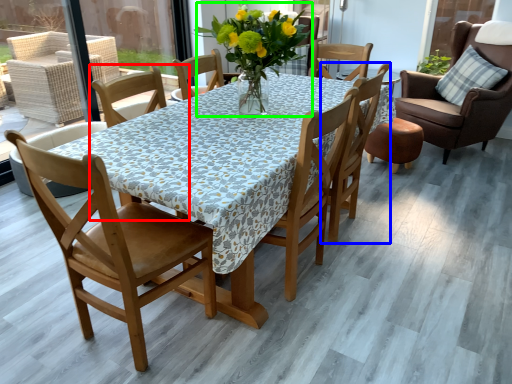
Question: Which is nearer to the chair (highlighted by a red box)? chair (highlighted by a blue box) or floral arrangement (highlighted by a green box).

Choices:
 (A) chair
 (B) floral arrangement

Answer: (B)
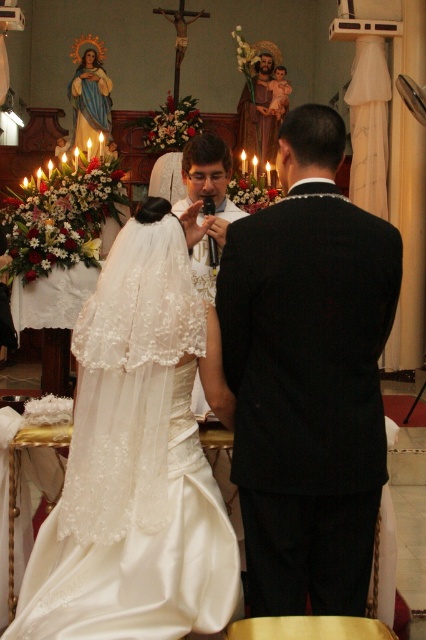
In the scene shown: You are a photographer at the wedding ceremony. You need to capture a photo that includes both the bride and groom. The bride is standing at point (218,172) and the groom is at point (108,81). From your current position, which direction should you move to ensure both are in frame?

To include both the bride at point (218,172) and the groom at point (108,81) in the photo, you should move towards the direction of the groom since the bride is in front of the groom. This adjustment will allow both subjects to be visible within the frame.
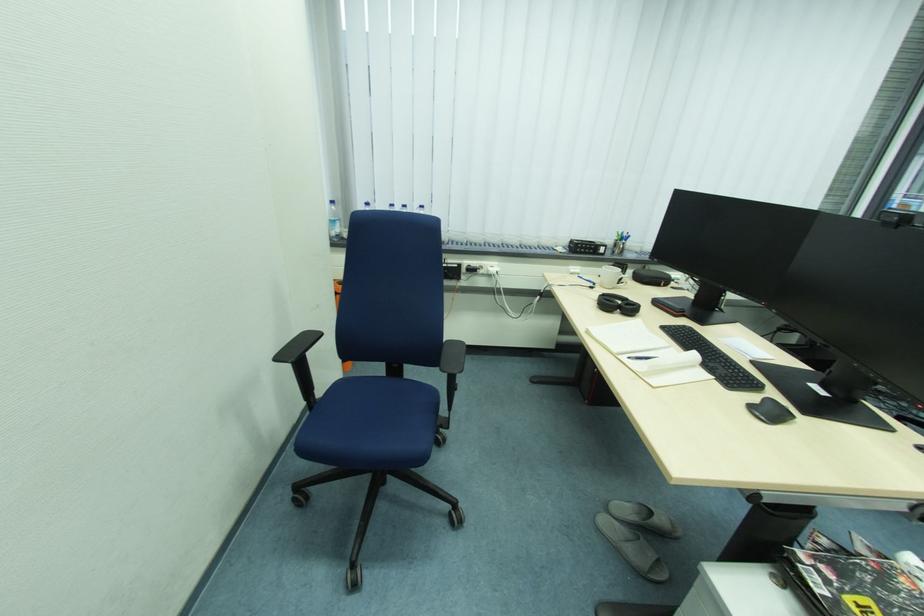
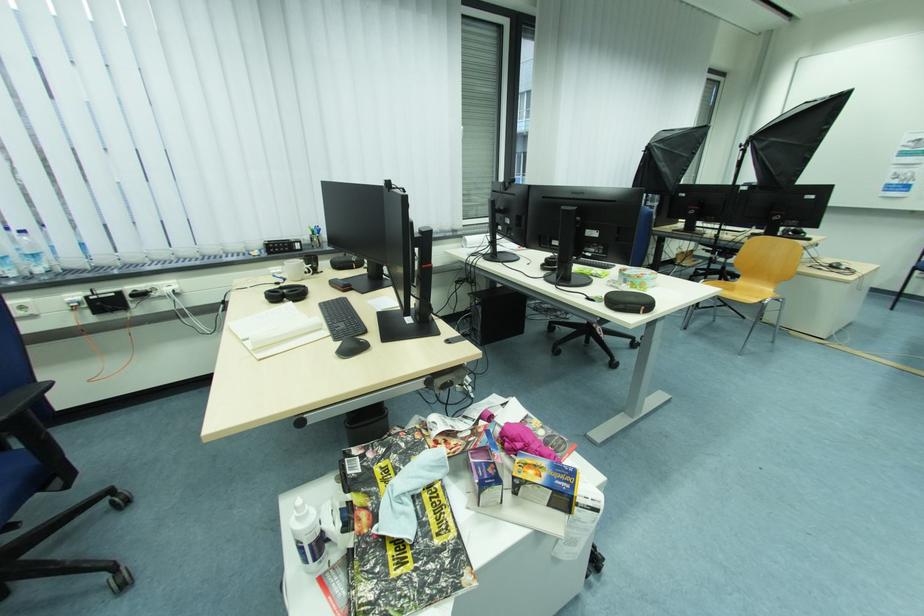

== == ==

COSA RICHIEDE:
Stampa di nuovo, riga per riga e senza alcuna modifica, tutte le voci riportate qui sopra, tralasciando però le immagini.

SPAZIO RISPOSTA:
Question: Which is nearer to the chair (highlighted by a red box)? chair (highlighted by a blue box) or floral arrangement (highlighted by a green box).

Choices:
 (A) chair
 (B) floral arrangement

Answer: (B)
In the scene shown: You are a photographer at the wedding ceremony. You need to capture a photo that includes both the bride and groom. The bride is standing at point (218,172) and the groom is at point (108,81). From your current position, which direction should you move to ensure both are in frame?

To include both the bride at point (218,172) and the groom at point (108,81) in the photo, you should move towards the direction of the groom since the bride is in front of the groom. This adjustment will allow both subjects to be visible within the frame.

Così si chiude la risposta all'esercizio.